**TASK OBJECTIVE**
Extract word for word the lines of the listing from its start to the line holding "orange diamond at", both ends kept; pictures are not part of the copy.

**MATERIAL SUPPLIED**
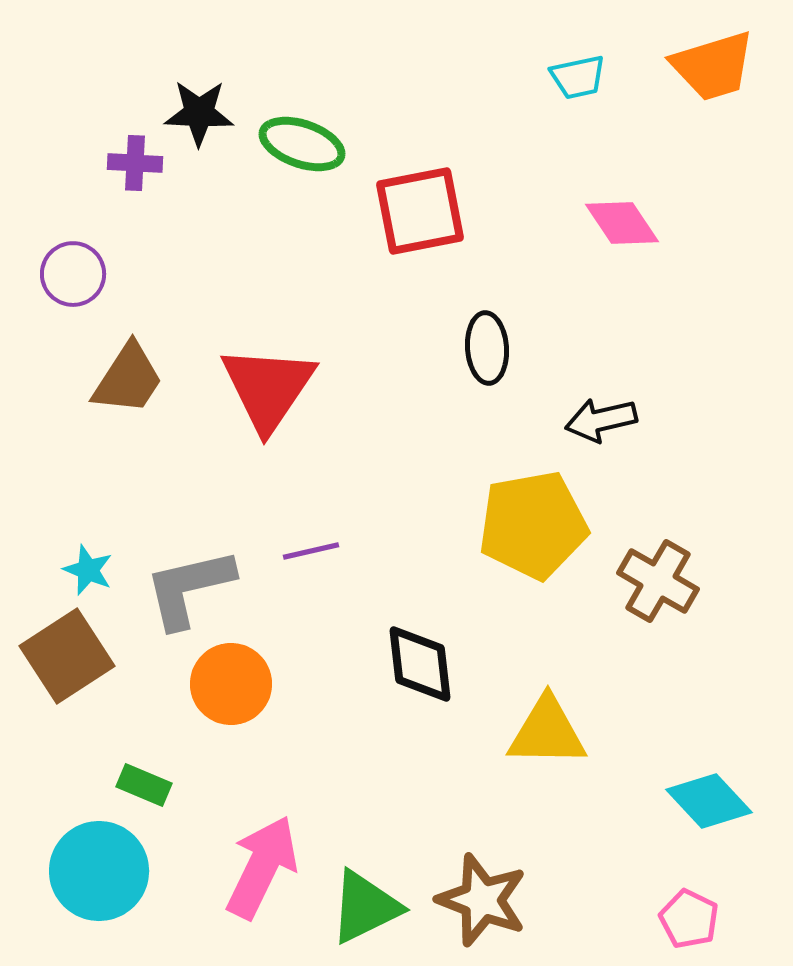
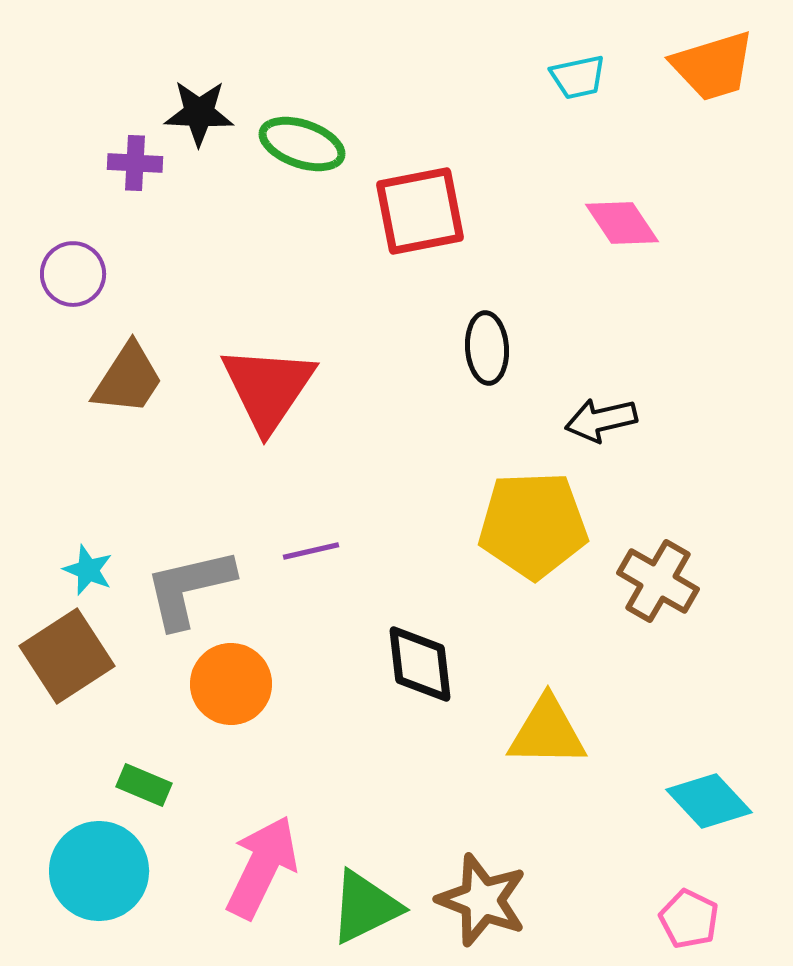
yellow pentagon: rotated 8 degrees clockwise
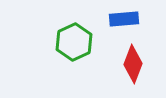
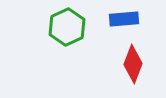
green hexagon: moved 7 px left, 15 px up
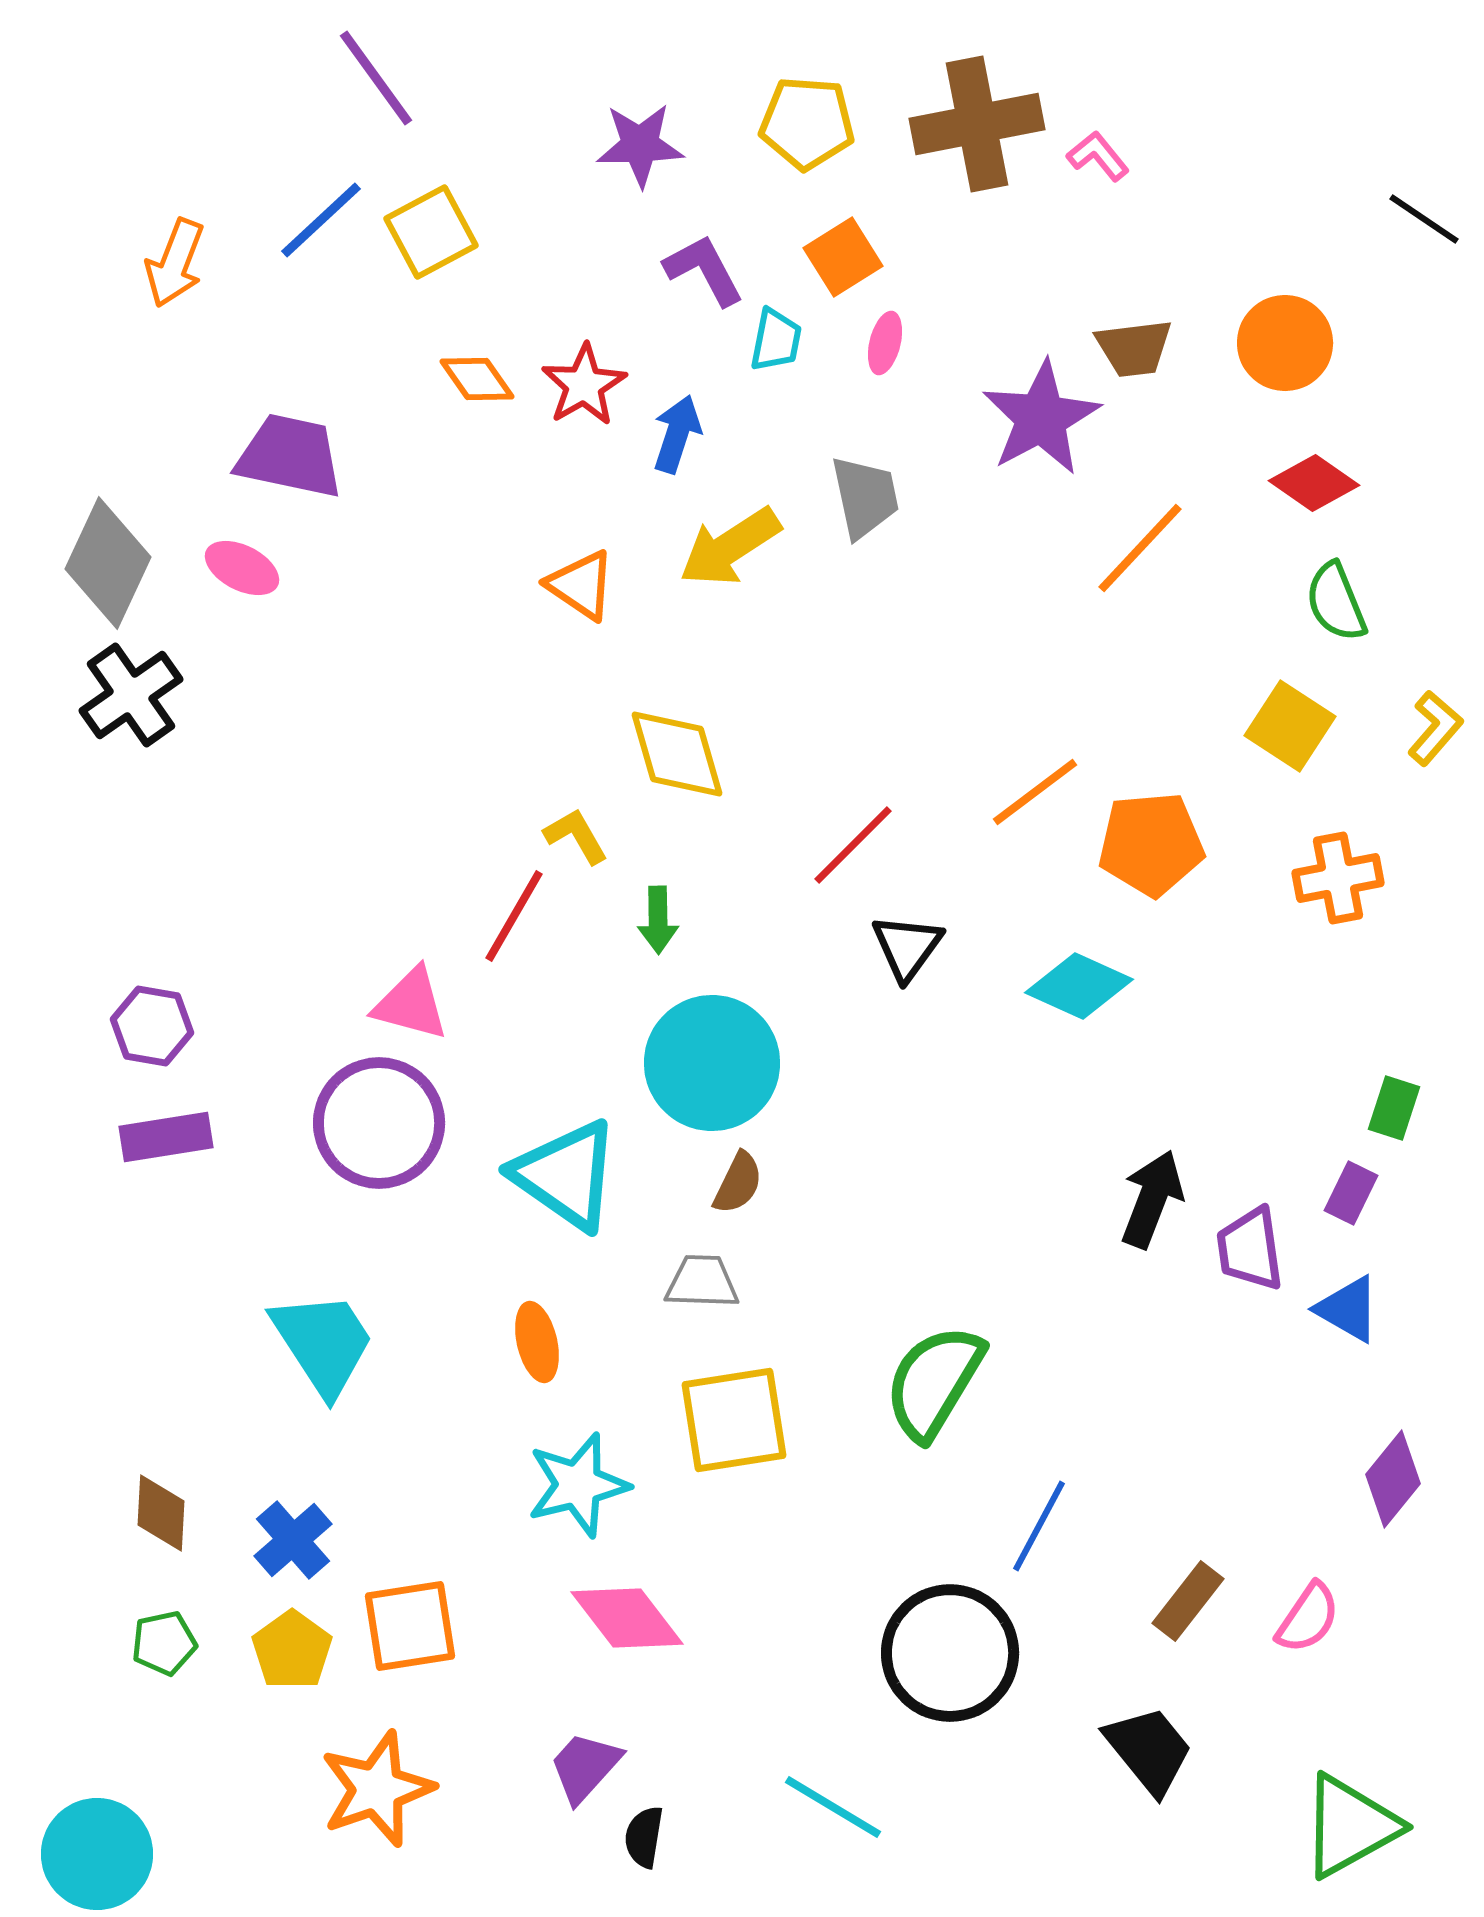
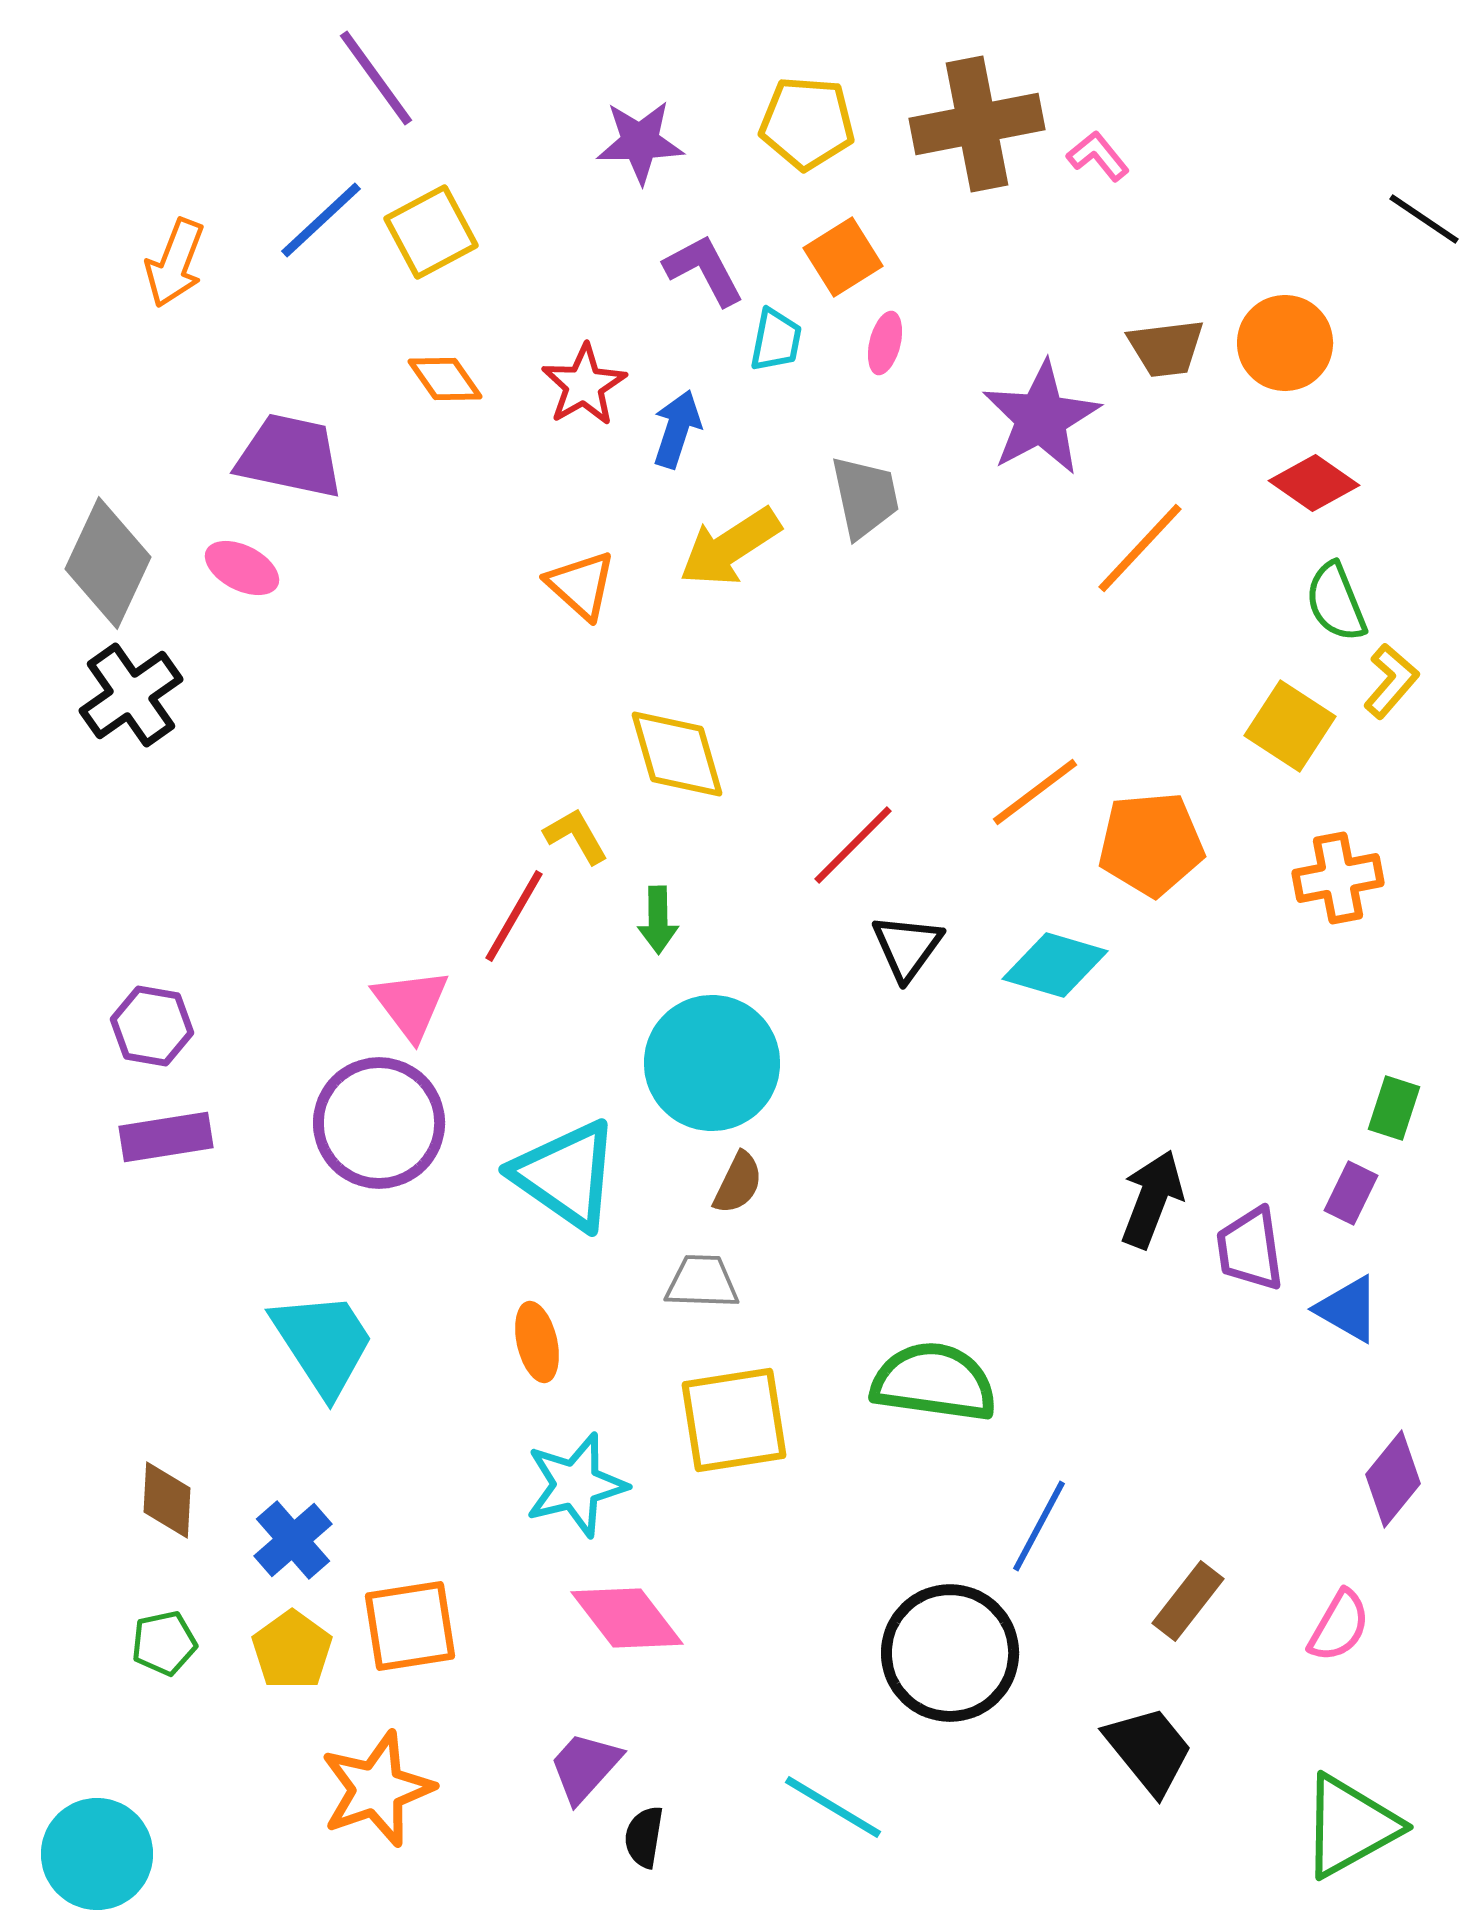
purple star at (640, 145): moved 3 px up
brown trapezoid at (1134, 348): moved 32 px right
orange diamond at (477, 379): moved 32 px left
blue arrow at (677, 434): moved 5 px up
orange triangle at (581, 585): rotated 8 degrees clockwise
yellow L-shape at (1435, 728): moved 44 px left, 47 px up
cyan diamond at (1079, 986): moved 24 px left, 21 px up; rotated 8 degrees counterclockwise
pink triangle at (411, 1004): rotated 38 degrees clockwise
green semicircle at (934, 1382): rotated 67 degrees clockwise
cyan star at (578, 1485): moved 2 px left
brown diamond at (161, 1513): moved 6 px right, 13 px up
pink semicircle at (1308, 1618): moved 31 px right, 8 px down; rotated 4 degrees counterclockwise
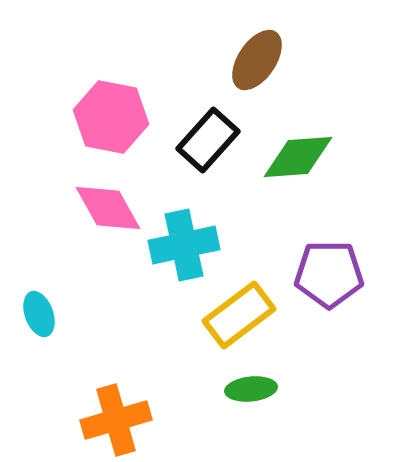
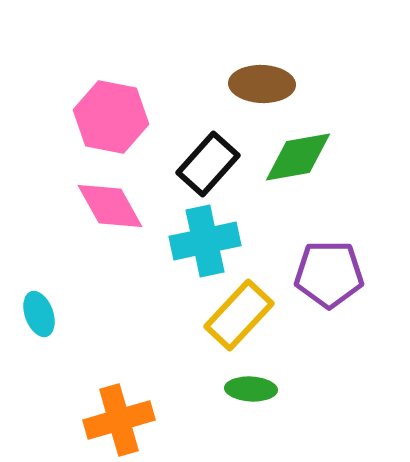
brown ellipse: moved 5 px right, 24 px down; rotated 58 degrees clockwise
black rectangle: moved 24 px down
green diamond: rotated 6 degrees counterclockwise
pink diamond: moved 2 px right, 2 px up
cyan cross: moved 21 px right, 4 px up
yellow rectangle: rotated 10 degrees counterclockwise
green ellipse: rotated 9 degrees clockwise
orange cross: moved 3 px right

**ANSWER TO THIS EXERCISE**
yellow pentagon: rotated 8 degrees clockwise
green hexagon: moved 7 px left, 15 px up
purple star at (640, 145): moved 3 px up
brown trapezoid at (1134, 348): moved 32 px right
orange diamond at (477, 379): moved 32 px left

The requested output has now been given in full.